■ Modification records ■
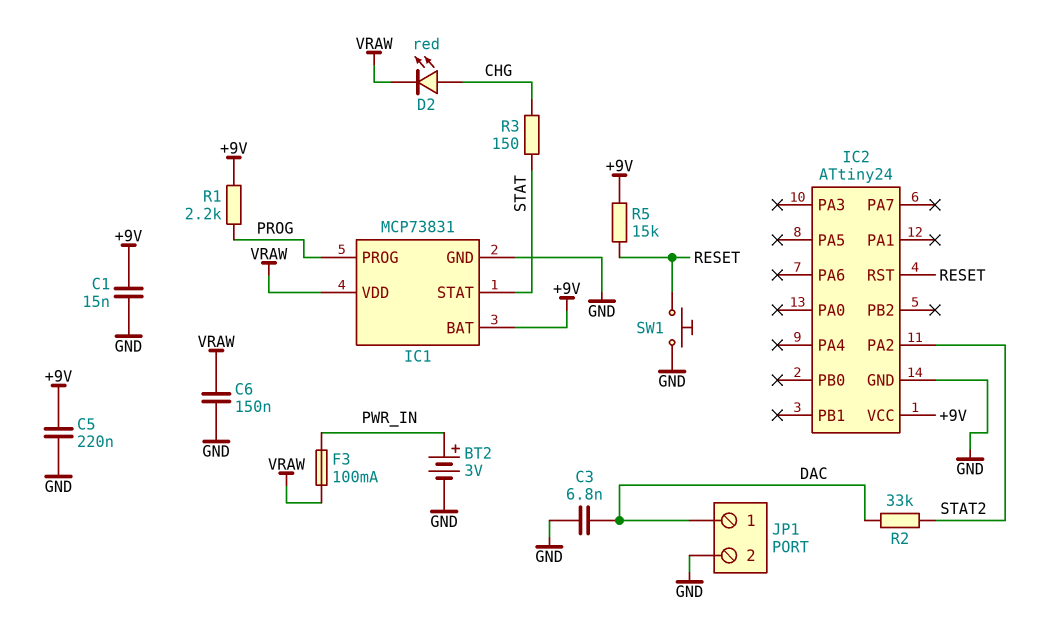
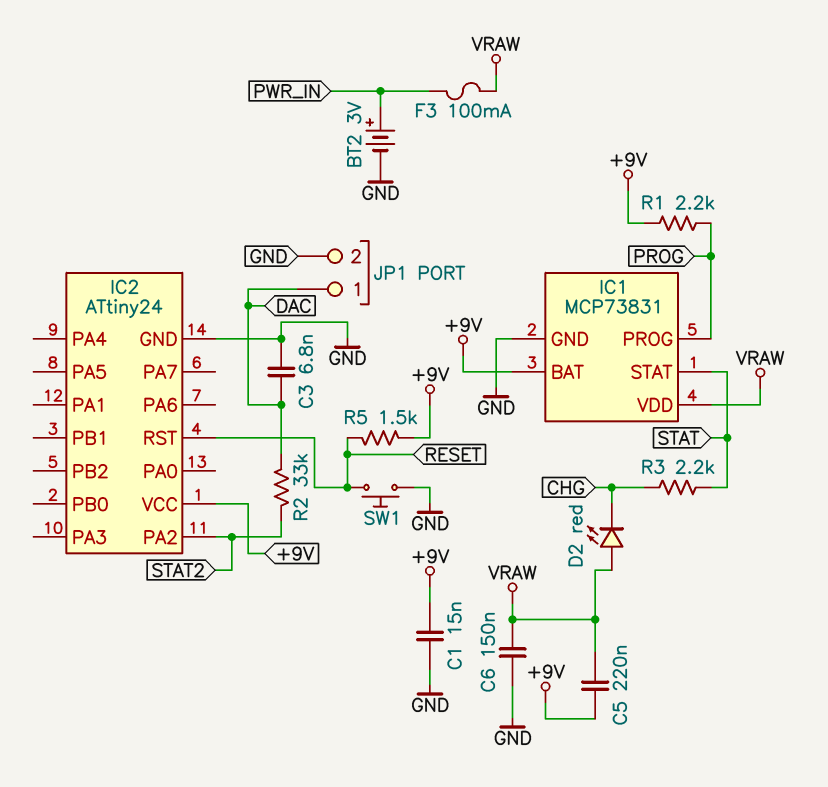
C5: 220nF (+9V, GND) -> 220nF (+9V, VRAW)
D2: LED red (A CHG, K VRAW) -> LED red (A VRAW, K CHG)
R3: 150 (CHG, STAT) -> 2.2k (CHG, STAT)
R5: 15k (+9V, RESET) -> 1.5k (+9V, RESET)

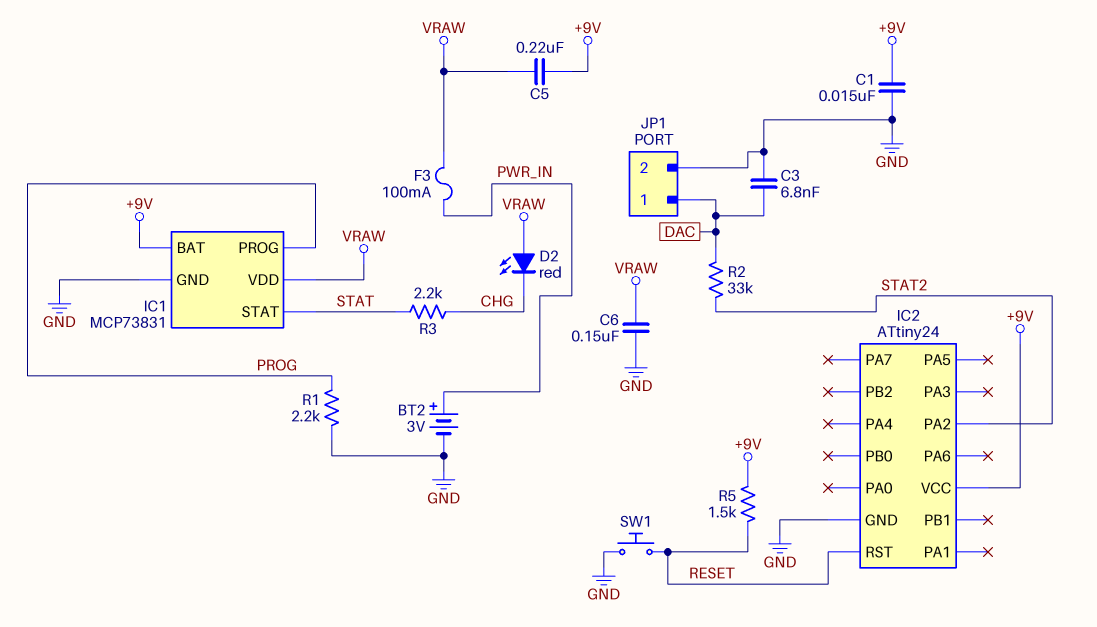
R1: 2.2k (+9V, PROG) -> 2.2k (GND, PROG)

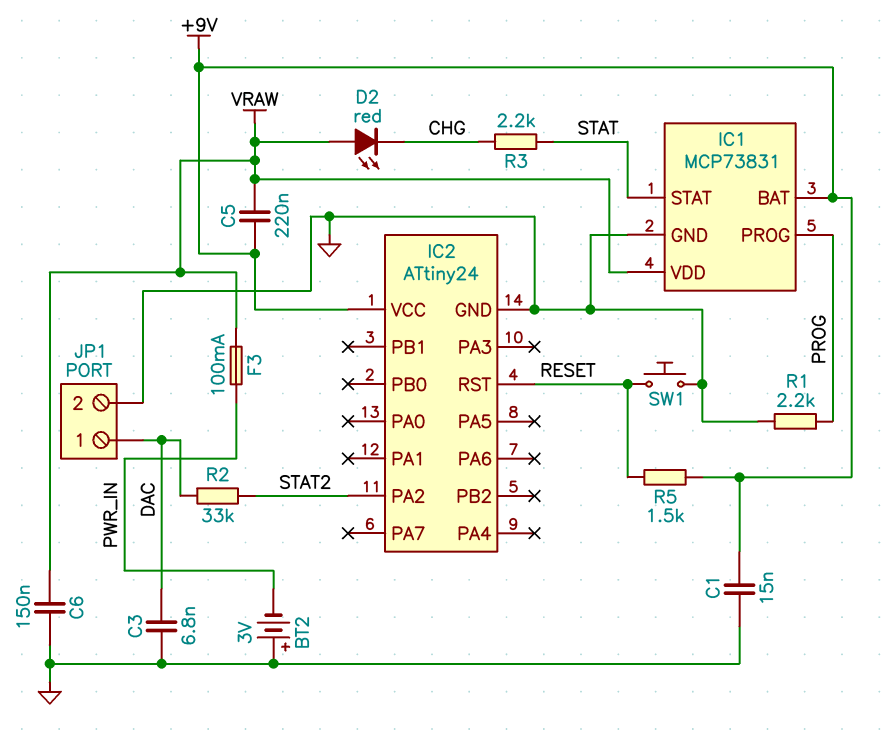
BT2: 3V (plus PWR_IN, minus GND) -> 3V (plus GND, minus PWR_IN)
---
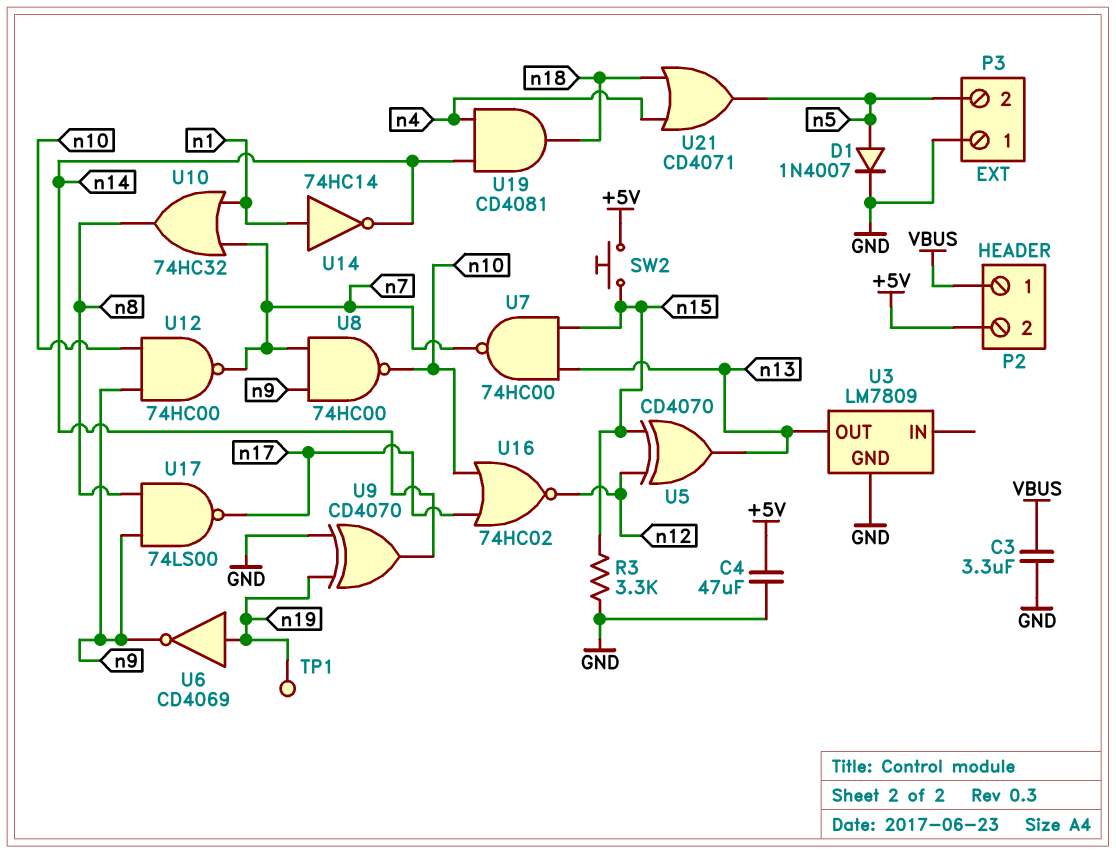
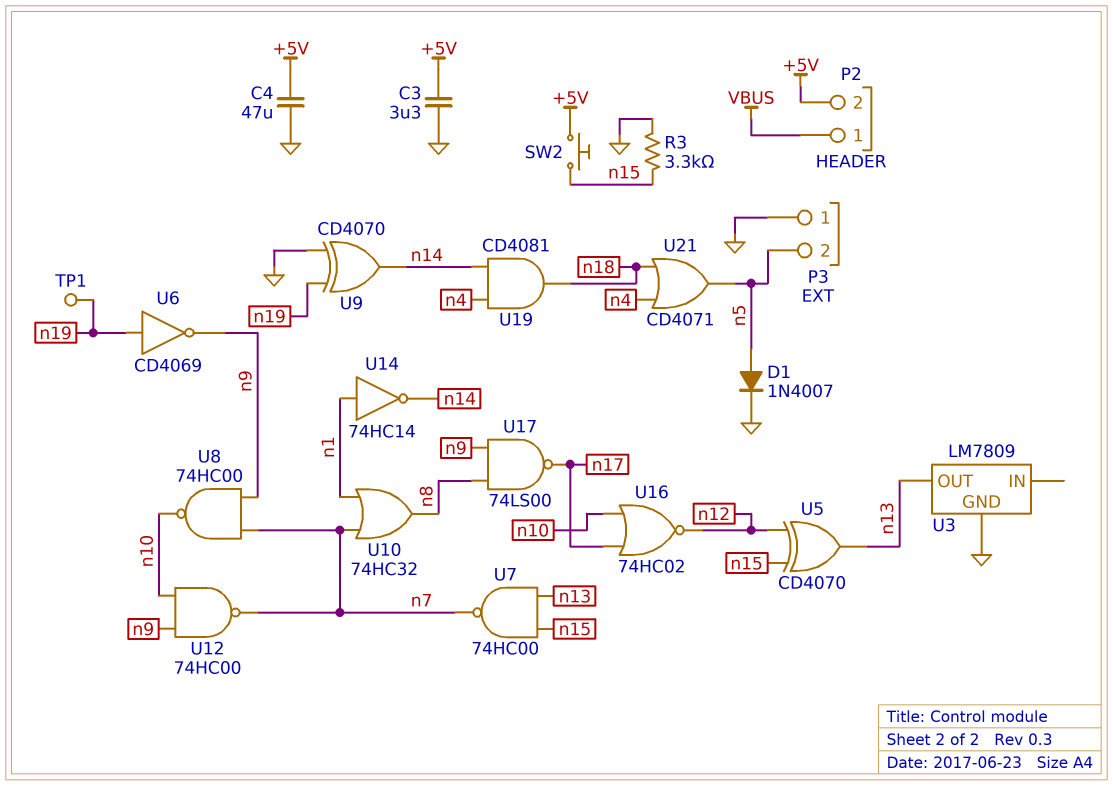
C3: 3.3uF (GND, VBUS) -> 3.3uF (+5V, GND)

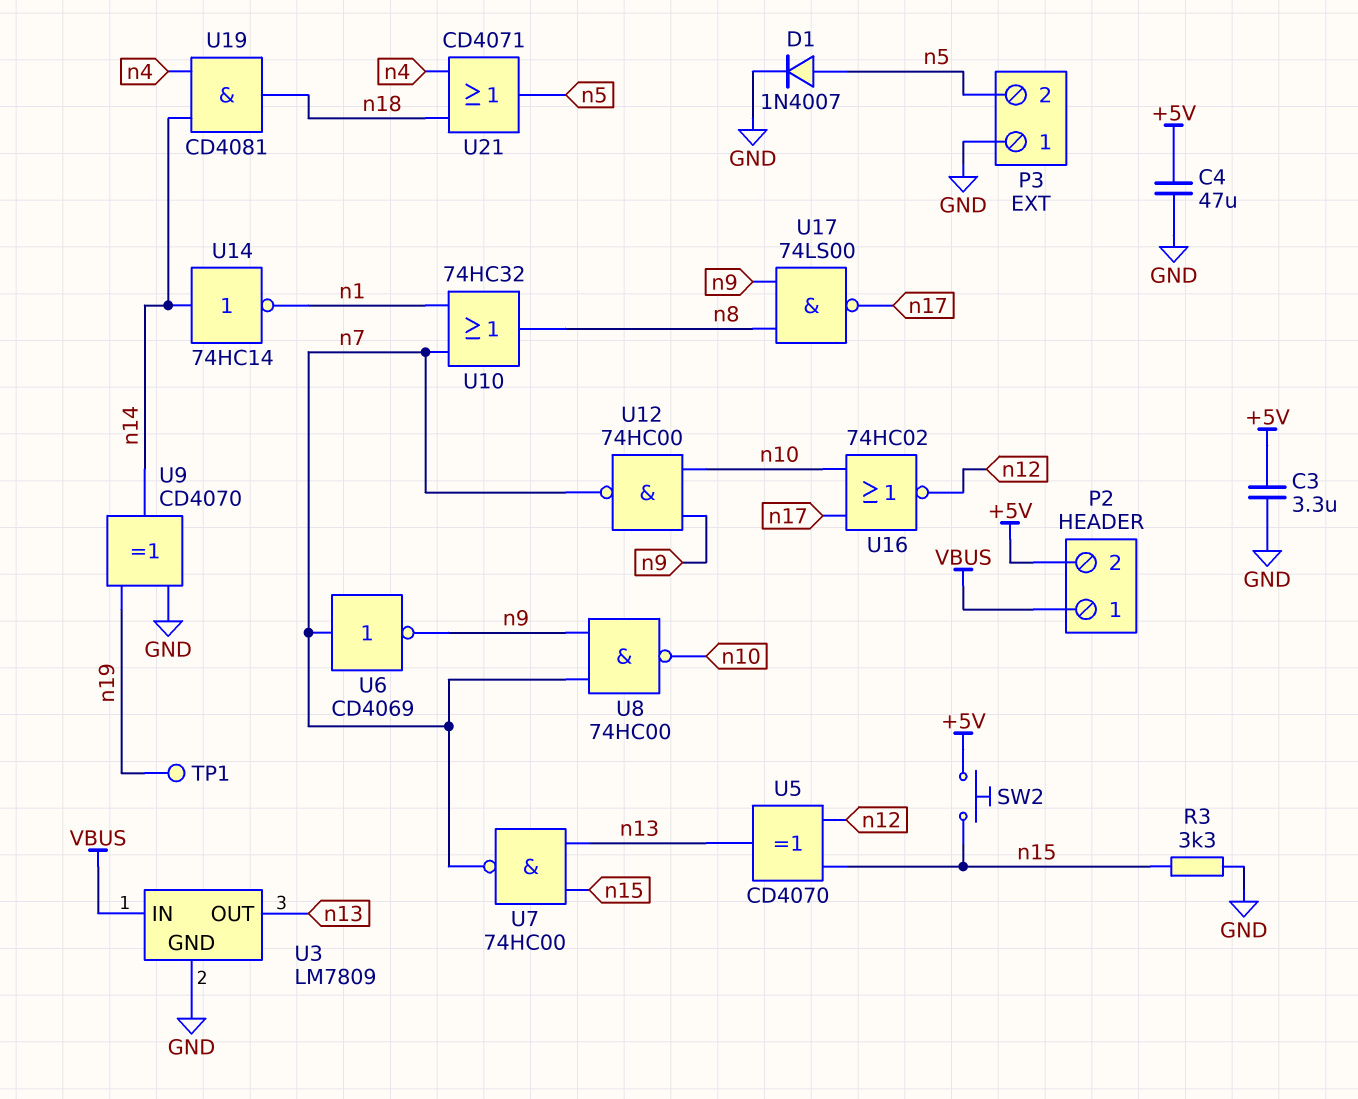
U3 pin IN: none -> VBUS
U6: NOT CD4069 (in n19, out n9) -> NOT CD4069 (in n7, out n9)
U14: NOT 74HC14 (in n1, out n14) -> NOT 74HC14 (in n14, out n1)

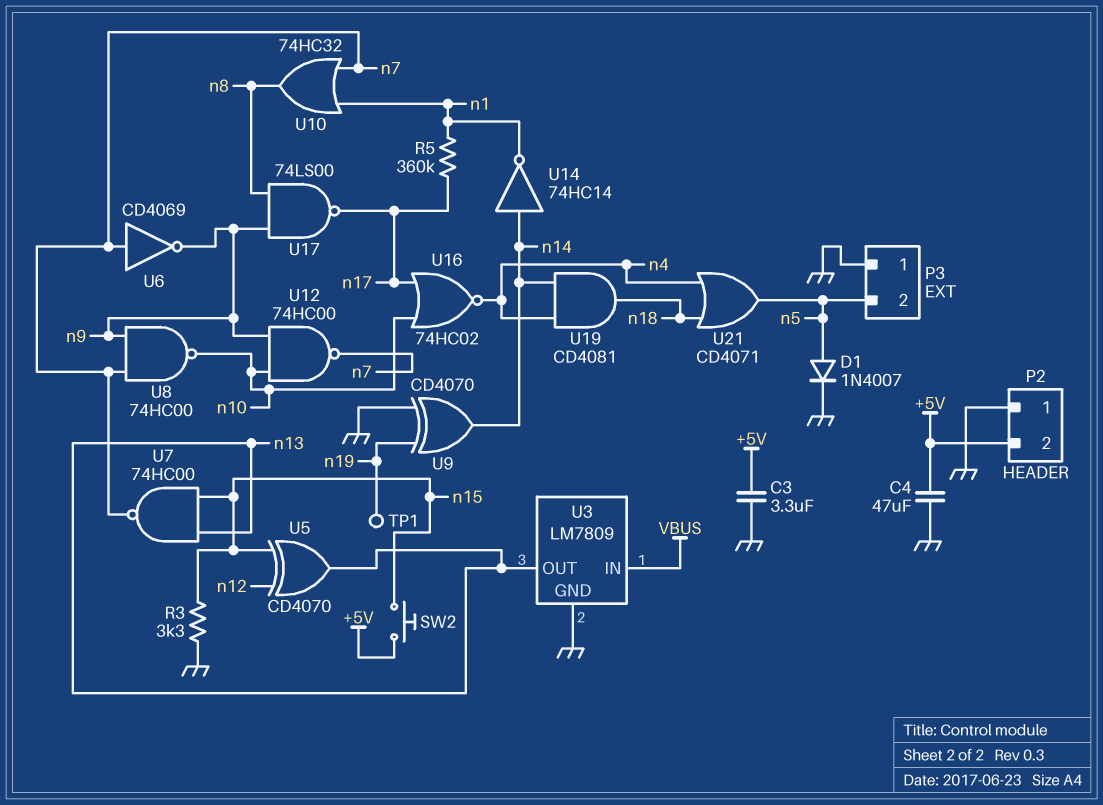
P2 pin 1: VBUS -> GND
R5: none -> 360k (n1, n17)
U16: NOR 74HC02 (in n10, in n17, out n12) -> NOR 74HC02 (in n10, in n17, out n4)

■ The task ■
An exact copy is needed of the entries above, starting at the line that holds "U6: NOT CD4069" and stopping at the line that holds "U16: NOR 74HC02", both kept; pictures stay out.

■ Result of this task ■
U6: NOT CD4069 (in n19, out n9) -> NOT CD4069 (in n7, out n9)
U14: NOT 74HC14 (in n1, out n14) -> NOT 74HC14 (in n14, out n1)

P2 pin 1: VBUS -> GND
R5: none -> 360k (n1, n17)
U16: NOR 74HC02 (in n10, in n17, out n12) -> NOR 74HC02 (in n10, in n17, out n4)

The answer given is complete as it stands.